Across all entries below, how many lines include "AGND"? Answer with the number alone.

(DATA FOR THIS EXERCISE Opens)

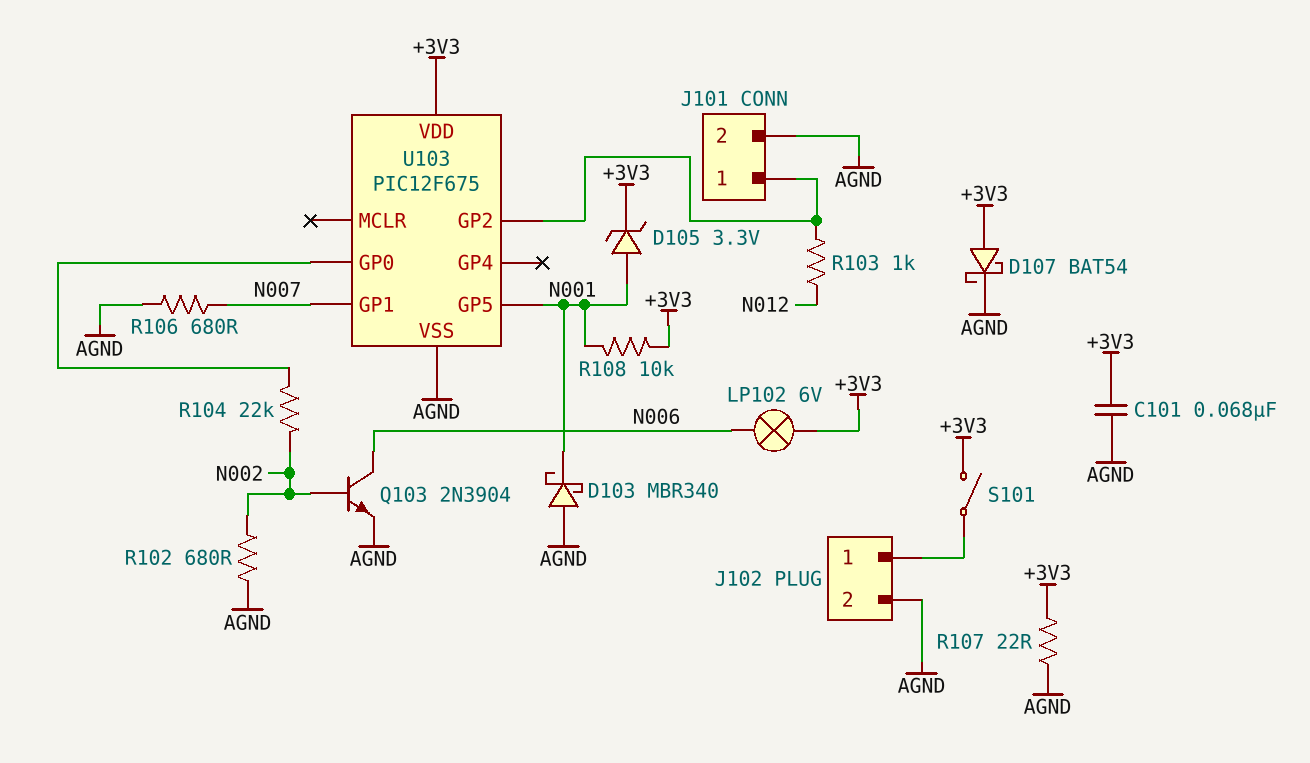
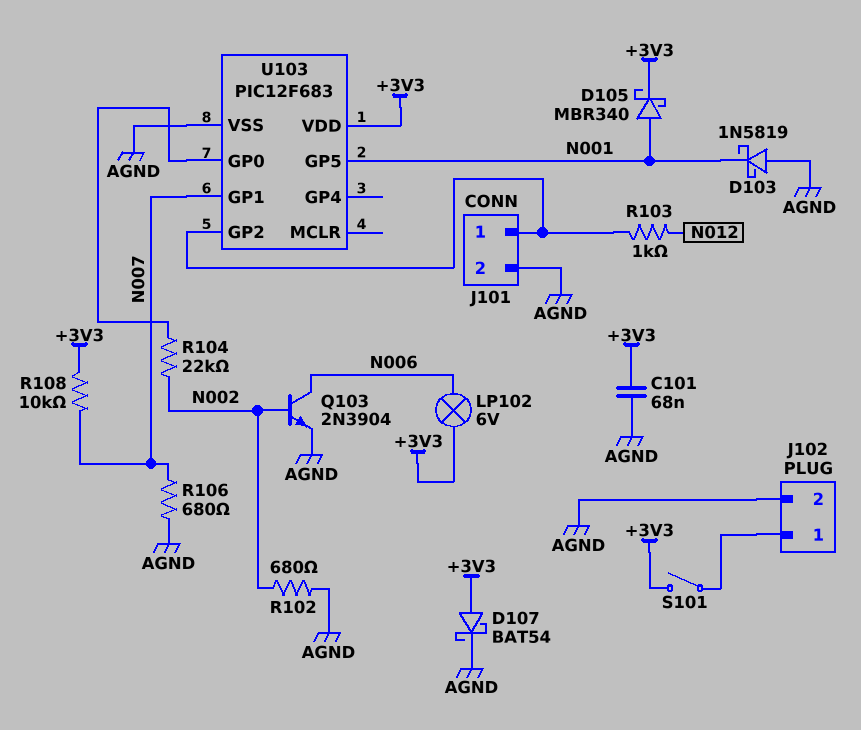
D103: schottky MBR340 (A AGND, K N001) -> schottky 1N5819 (A AGND, K N001)
D105: zener 3.3V (A N001, K +3V3) -> schottky MBR340 (A N001, K +3V3)
R107: 22 (+3V3, AGND) -> none
R108: 10k (+3V3, N001) -> 10k (+3V3, N007)
U103: PIC12F675 -> PIC12F683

(DATA FOR THIS EXERCISE Closes)

§ **SOLUTION**: 2